EXERCISE DESCRIPTION: Restate the following records word for word without images.

RECORDS FOR PROCESSING:
####################
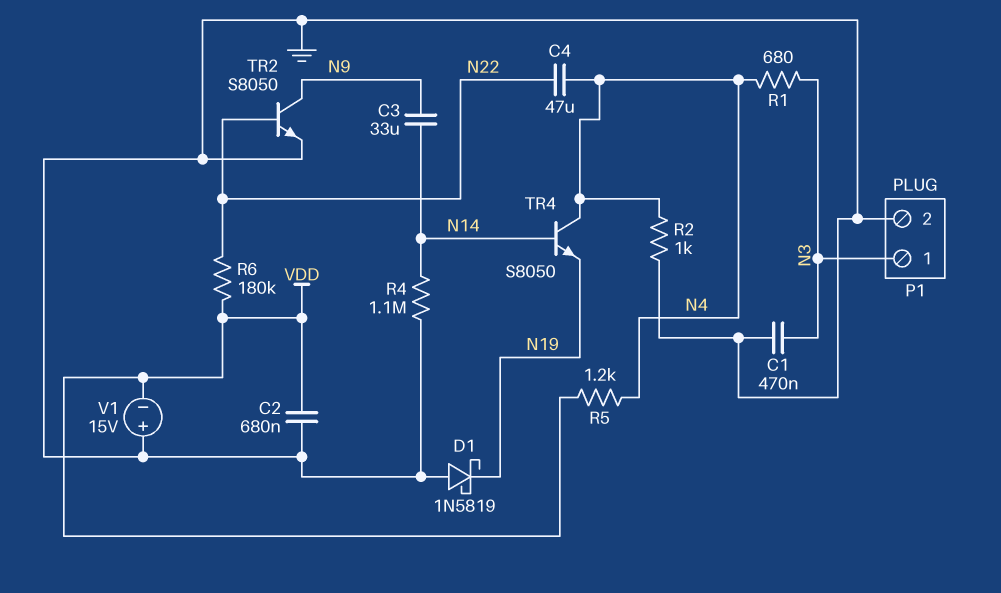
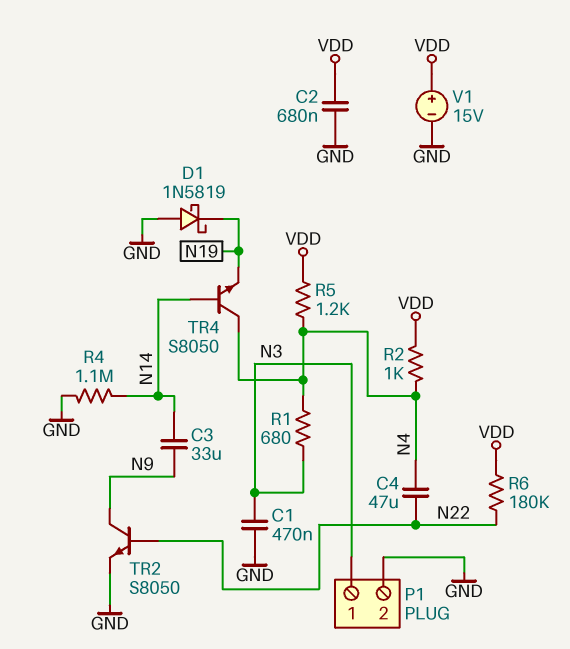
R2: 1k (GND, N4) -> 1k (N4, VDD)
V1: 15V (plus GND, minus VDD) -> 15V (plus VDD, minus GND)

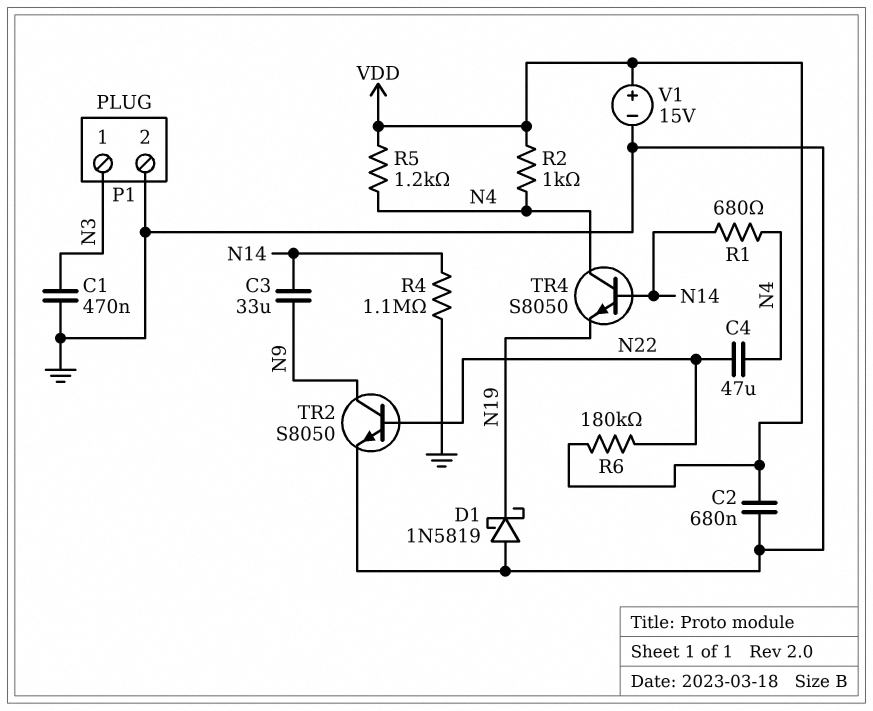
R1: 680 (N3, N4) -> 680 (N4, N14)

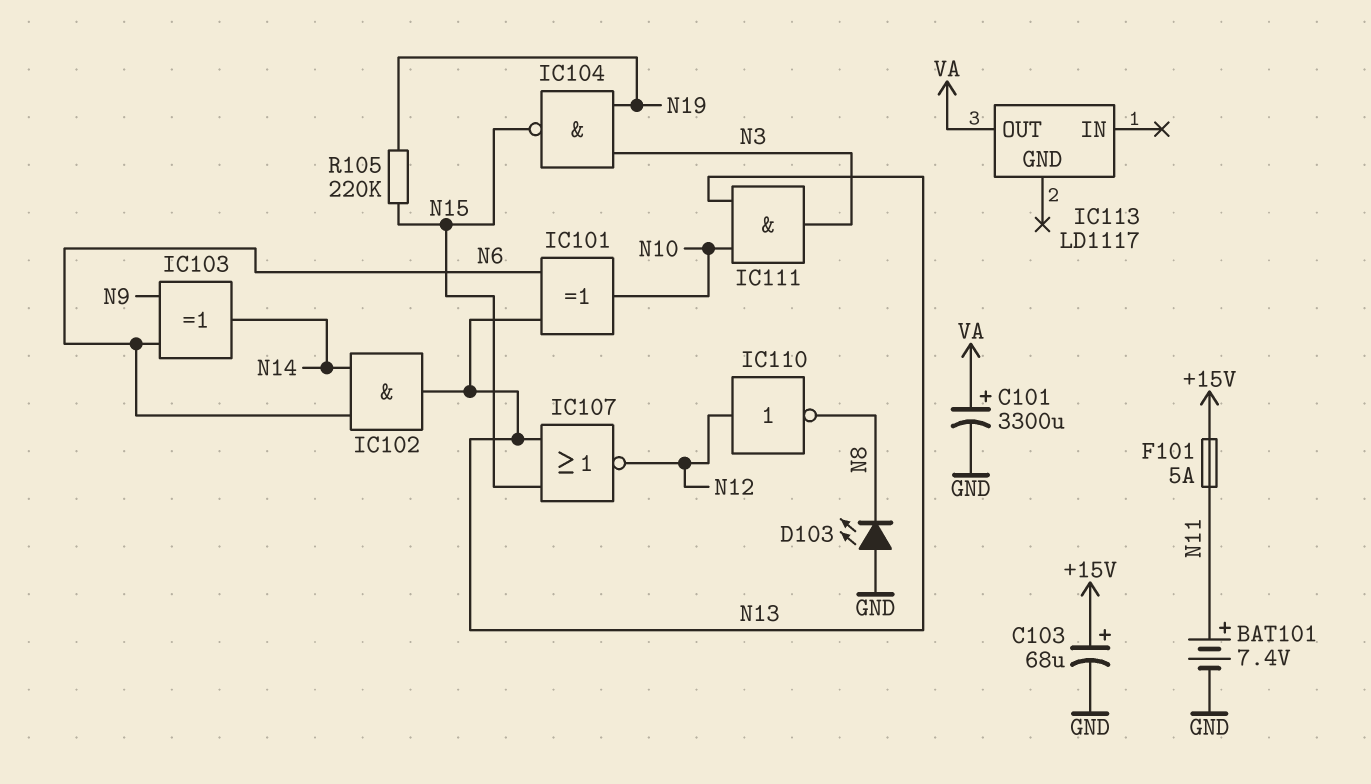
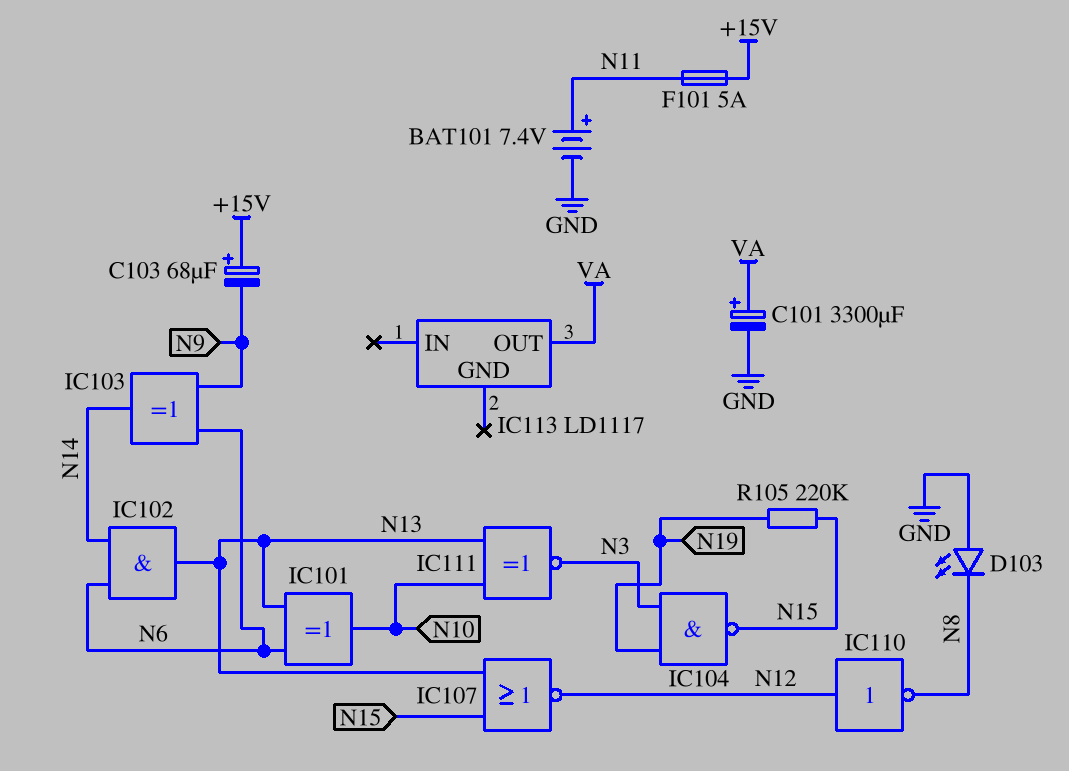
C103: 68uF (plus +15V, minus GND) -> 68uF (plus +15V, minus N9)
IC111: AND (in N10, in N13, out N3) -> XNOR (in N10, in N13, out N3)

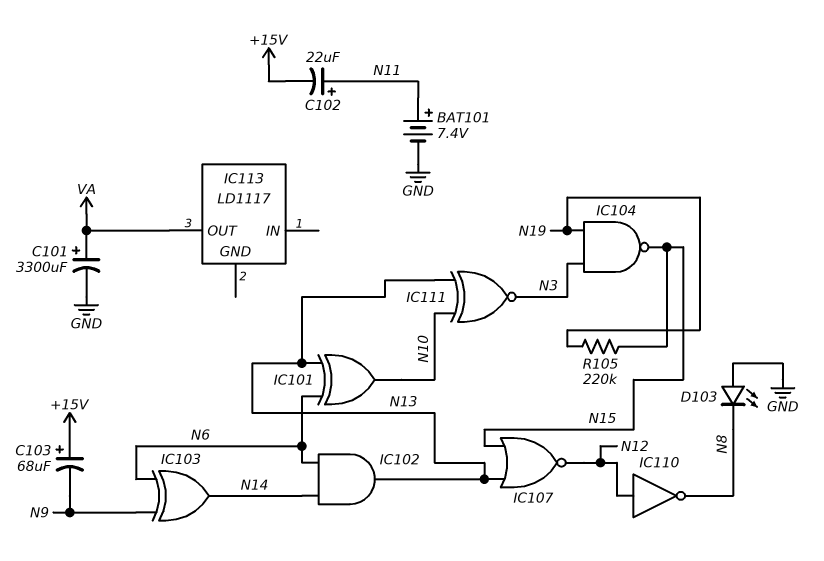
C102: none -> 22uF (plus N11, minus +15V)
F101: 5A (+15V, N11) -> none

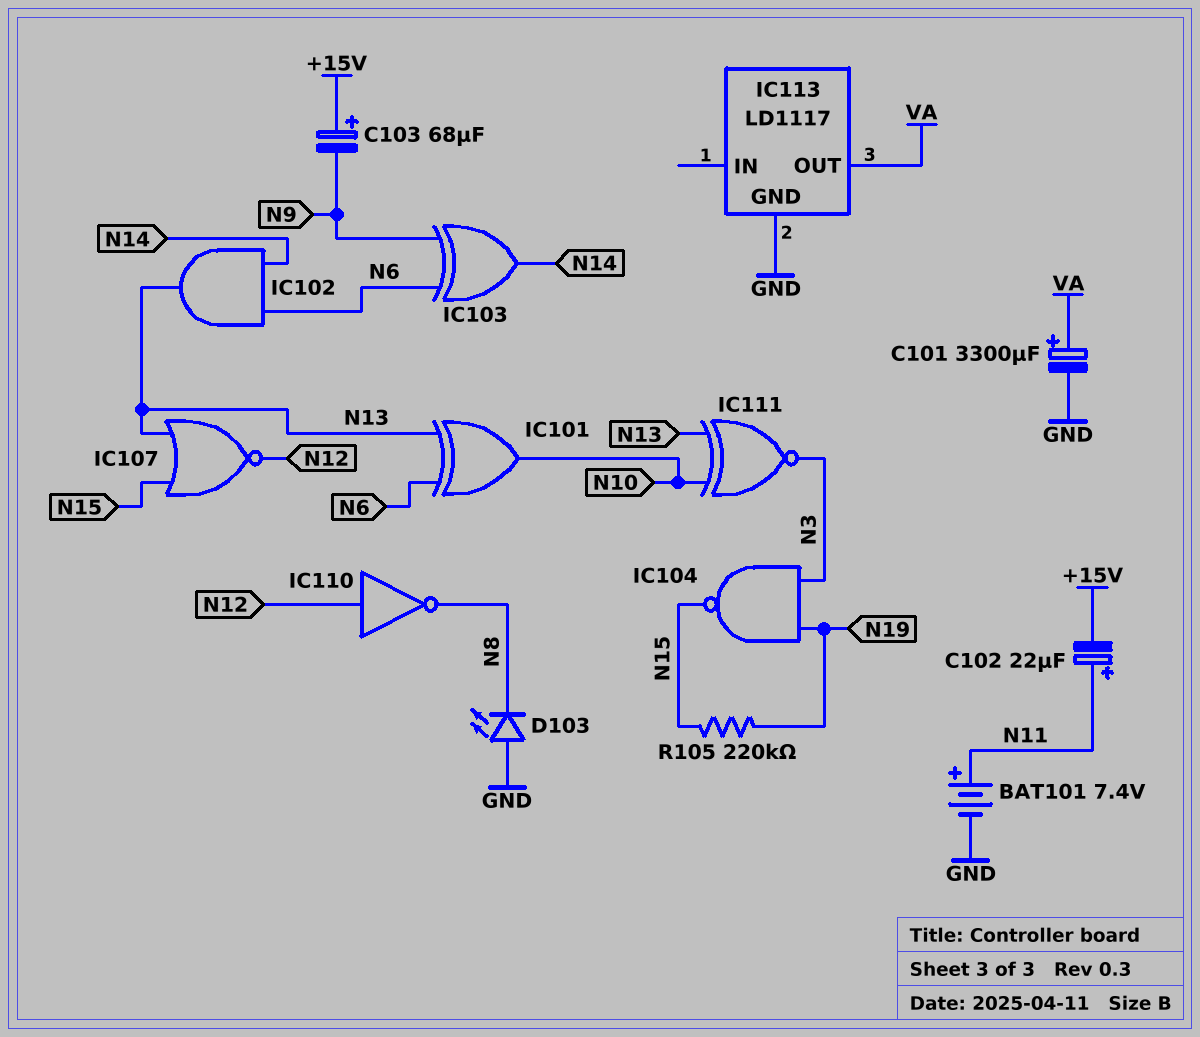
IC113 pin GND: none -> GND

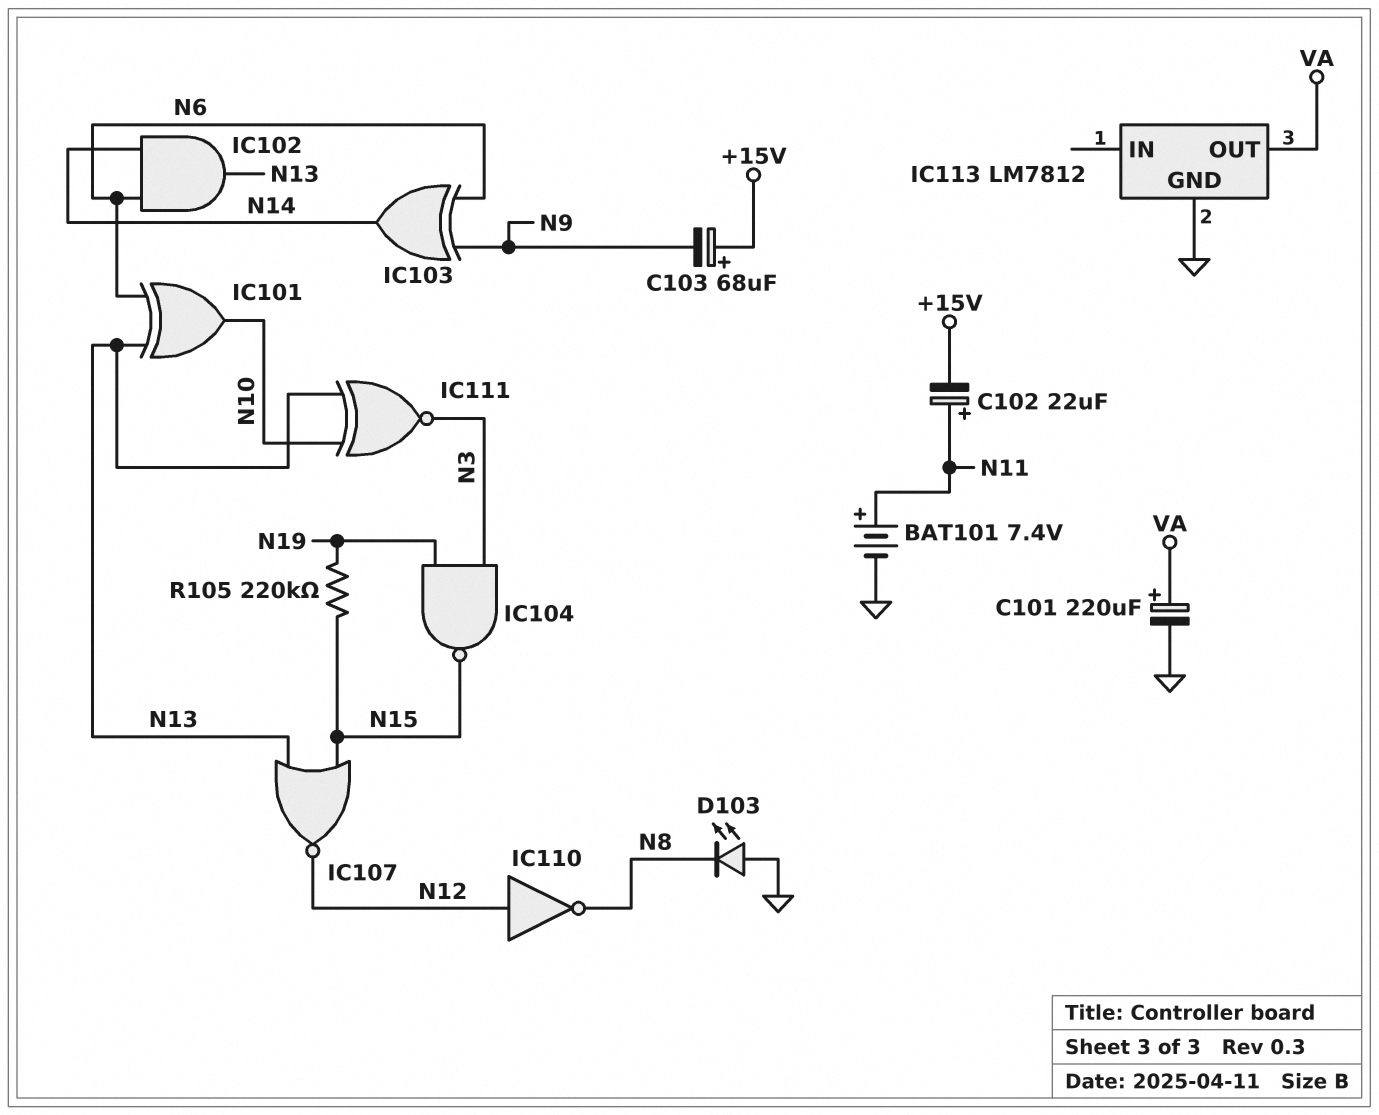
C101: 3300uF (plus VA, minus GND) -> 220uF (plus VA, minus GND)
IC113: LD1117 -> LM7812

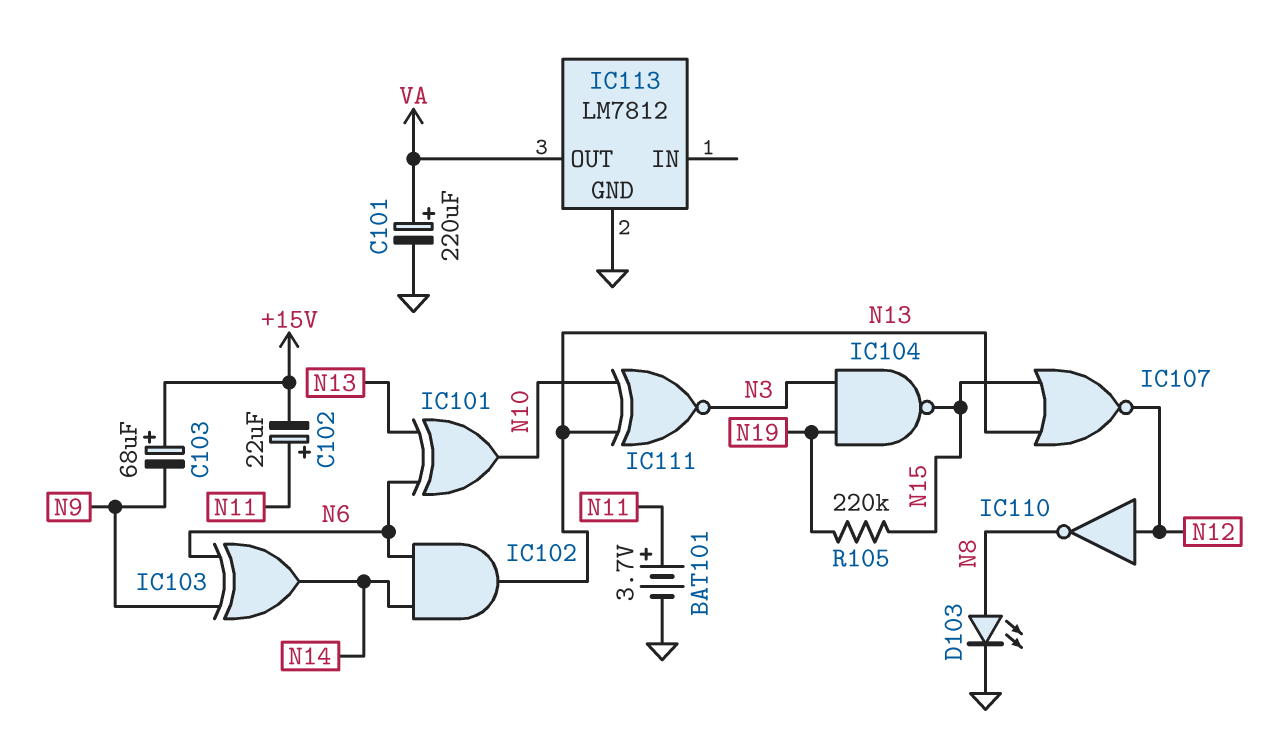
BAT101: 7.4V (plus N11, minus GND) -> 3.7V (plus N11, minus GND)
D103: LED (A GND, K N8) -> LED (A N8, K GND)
####################
SOLVED PROBLEM:
R2: 1k (GND, N4) -> 1k (N4, VDD)
V1: 15V (plus GND, minus VDD) -> 15V (plus VDD, minus GND)

R1: 680 (N3, N4) -> 680 (N4, N14)

C103: 68uF (plus +15V, minus GND) -> 68uF (plus +15V, minus N9)
IC111: AND (in N10, in N13, out N3) -> XNOR (in N10, in N13, out N3)

C102: none -> 22uF (plus N11, minus +15V)
F101: 5A (+15V, N11) -> none

IC113 pin GND: none -> GND

C101: 3300uF (plus VA, minus GND) -> 220uF (plus VA, minus GND)
IC113: LD1117 -> LM7812

BAT101: 7.4V (plus N11, minus GND) -> 3.7V (plus N11, minus GND)
D103: LED (A GND, K N8) -> LED (A N8, K GND)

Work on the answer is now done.